Records shown:

= Beginning of Section =

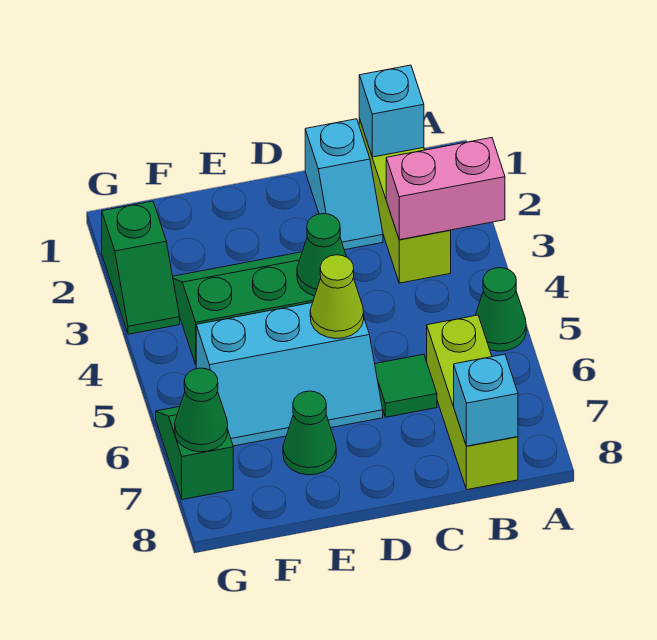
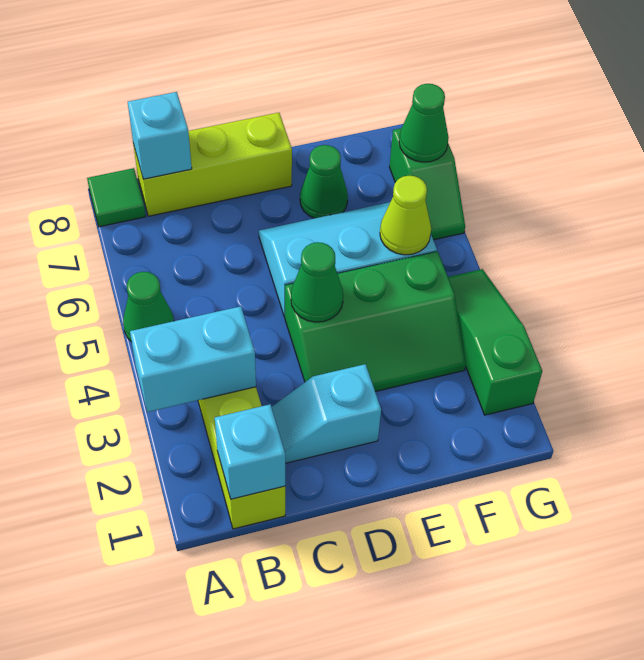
pink 1x2 brick [386,138,505,240] -> cyan 1x2 brick [130,306,256,412]
lime 1x3 brick [427,315,518,490] -> lime 1x3 brick turned to [133,113,292,216]
cyan 1x2 slope [305,119,383,250] -> cyan 1x2 slope turned to [271,364,381,463]
green 1x1 tile [375,354,437,417] -> green 1x1 tile moved to [87,168,146,227]
lime 1x1 cone [310,255,364,339] -> lime 1x1 cone moved to [380,176,431,255]
green 1x2 slope [102,201,180,334] -> green 1x3 slope [448,269,542,415]

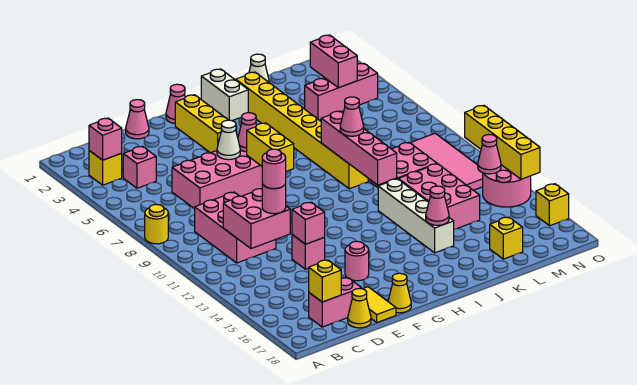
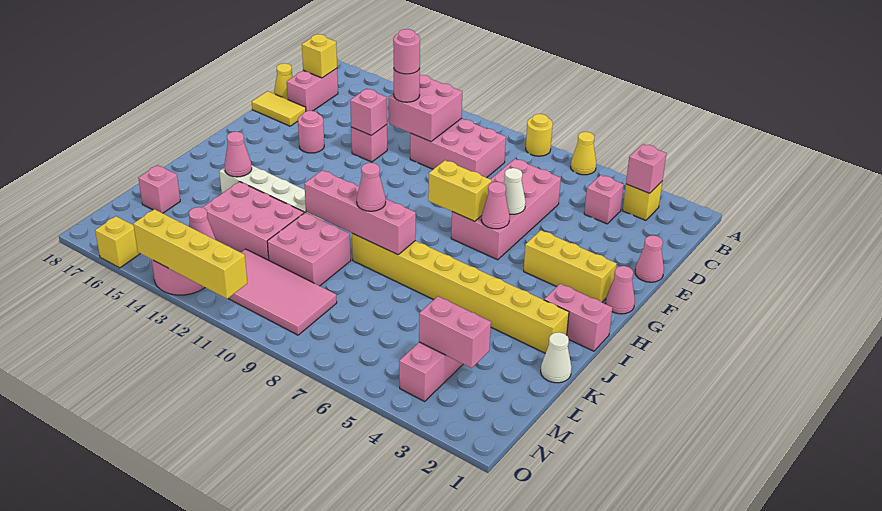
yellow 1x1 cone [388,273,411,313] -> yellow 1x1 cone moved to [571,132,596,175]
white 1x2 brick [201,69,248,121] -> pink 1x2 brick [544,284,613,351]
yellow 1x1 brick [490,217,523,259] -> pink 1x1 brick [138,165,180,213]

= End of Section =

What this task involves: What is needed is a verbatim copy of every entry, with the pictures omitted.

Response:
pink 1x2 brick [386,138,505,240] -> cyan 1x2 brick [130,306,256,412]
lime 1x3 brick [427,315,518,490] -> lime 1x3 brick turned to [133,113,292,216]
cyan 1x2 slope [305,119,383,250] -> cyan 1x2 slope turned to [271,364,381,463]
green 1x1 tile [375,354,437,417] -> green 1x1 tile moved to [87,168,146,227]
lime 1x1 cone [310,255,364,339] -> lime 1x1 cone moved to [380,176,431,255]
green 1x2 slope [102,201,180,334] -> green 1x3 slope [448,269,542,415]

yellow 1x1 cone [388,273,411,313] -> yellow 1x1 cone moved to [571,132,596,175]
white 1x2 brick [201,69,248,121] -> pink 1x2 brick [544,284,613,351]
yellow 1x1 brick [490,217,523,259] -> pink 1x1 brick [138,165,180,213]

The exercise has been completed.